About this exercise
What lines of the material below hold the string "blue"? Copy them out.

Data for analysis

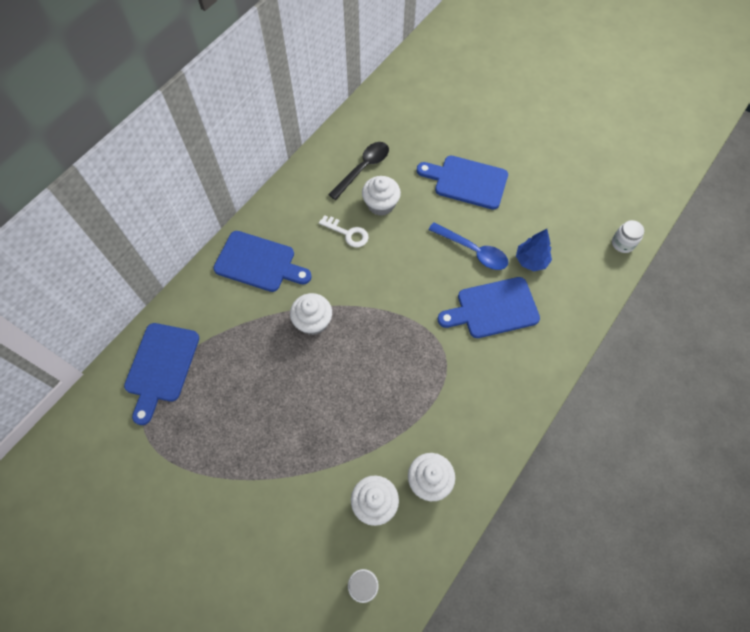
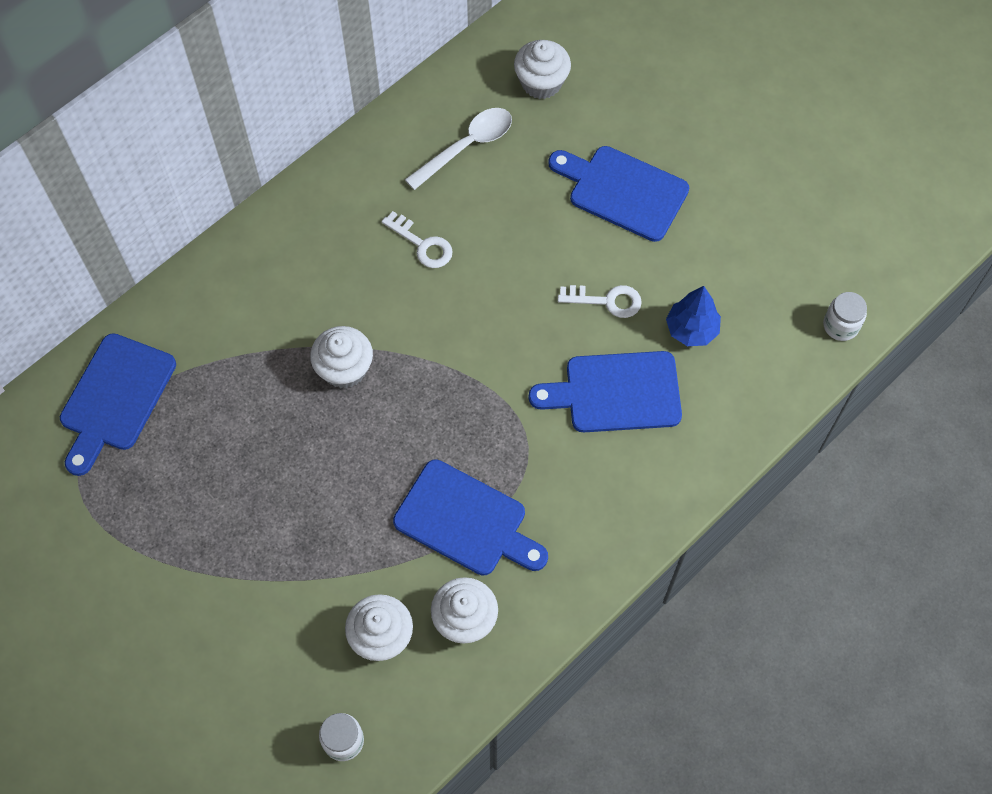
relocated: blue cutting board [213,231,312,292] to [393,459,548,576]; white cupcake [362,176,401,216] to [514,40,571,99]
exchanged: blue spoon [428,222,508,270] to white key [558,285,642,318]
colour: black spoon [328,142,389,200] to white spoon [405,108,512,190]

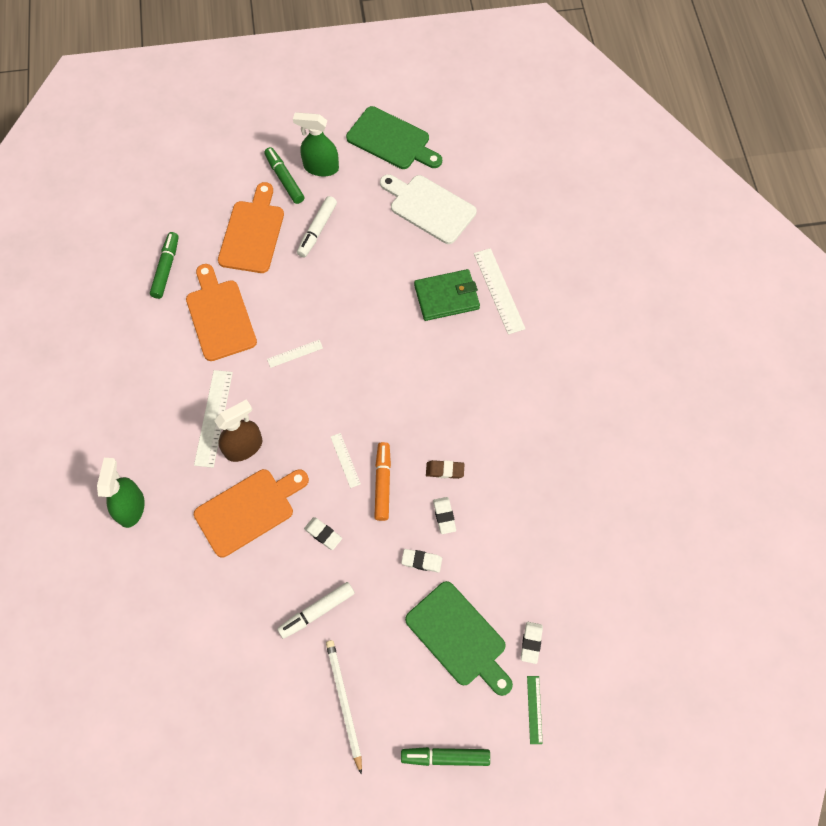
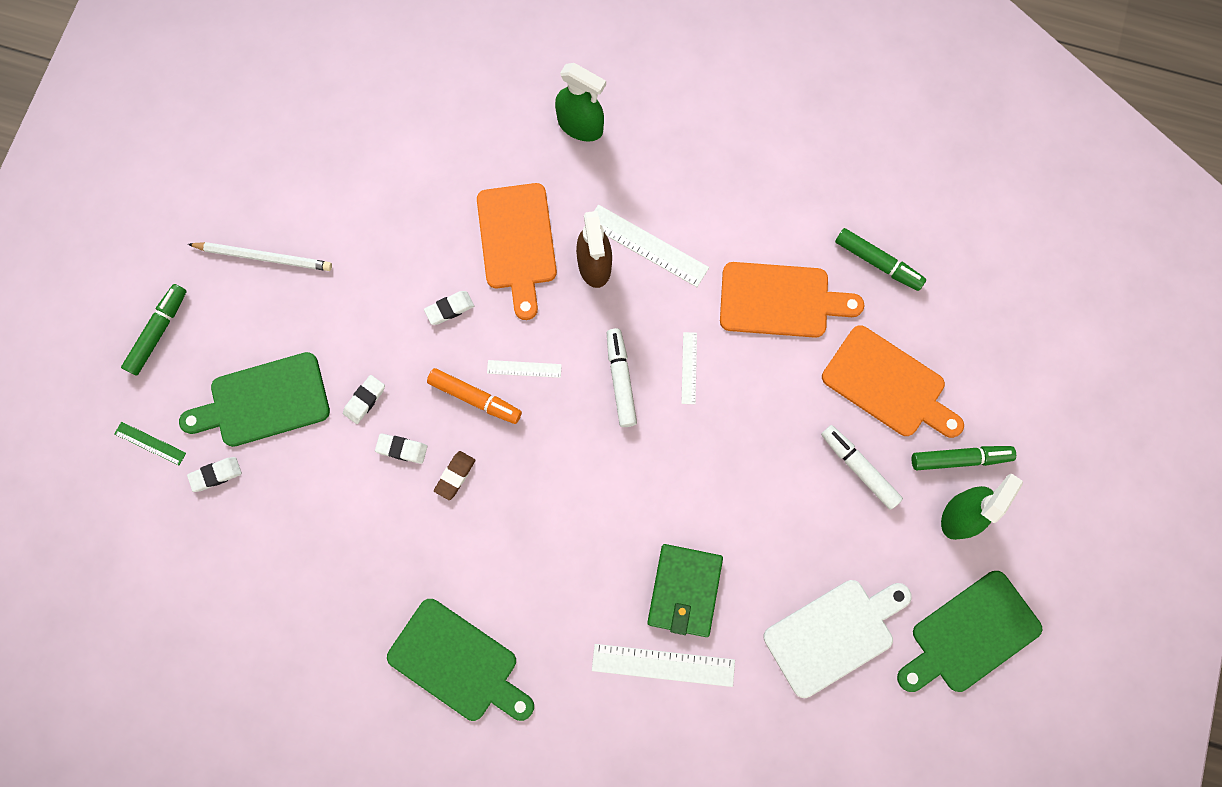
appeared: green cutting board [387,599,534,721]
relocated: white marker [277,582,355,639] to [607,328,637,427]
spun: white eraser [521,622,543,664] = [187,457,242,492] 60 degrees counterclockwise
---
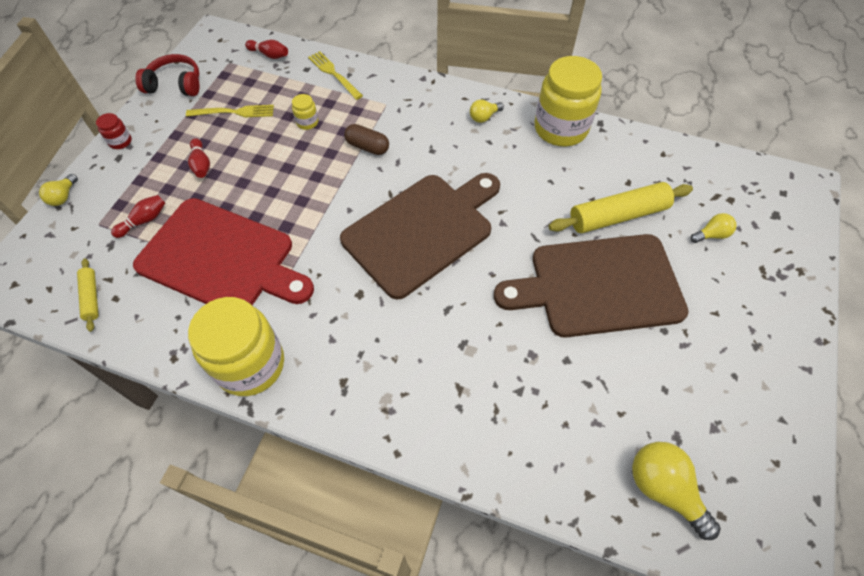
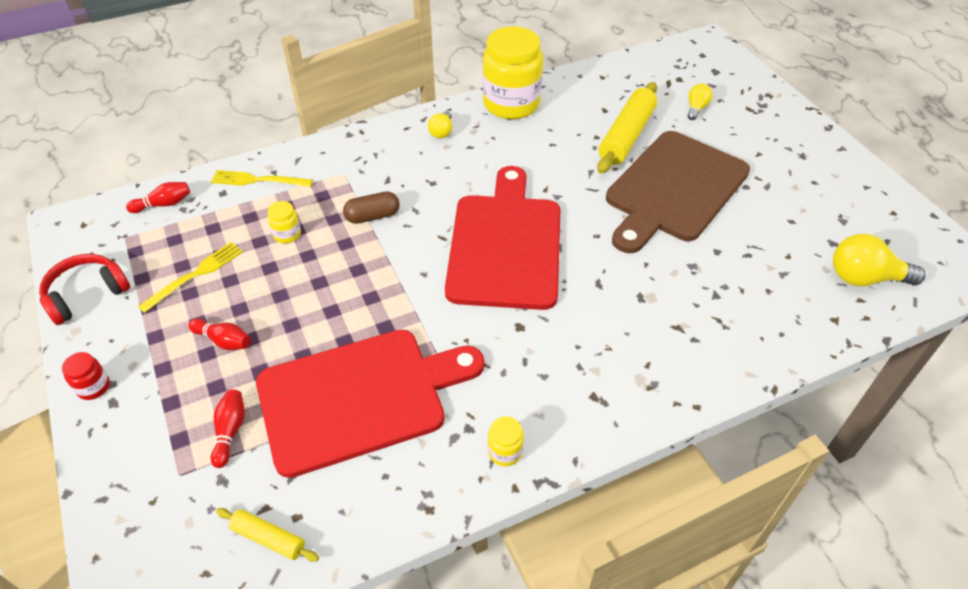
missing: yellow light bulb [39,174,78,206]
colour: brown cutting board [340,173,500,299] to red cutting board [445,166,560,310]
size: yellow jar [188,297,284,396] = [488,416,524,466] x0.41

Expected output
relocated: blue cutting board [213,231,312,292] to [393,459,548,576]; white cupcake [362,176,401,216] to [514,40,571,99]
exchanged: blue spoon [428,222,508,270] to white key [558,285,642,318]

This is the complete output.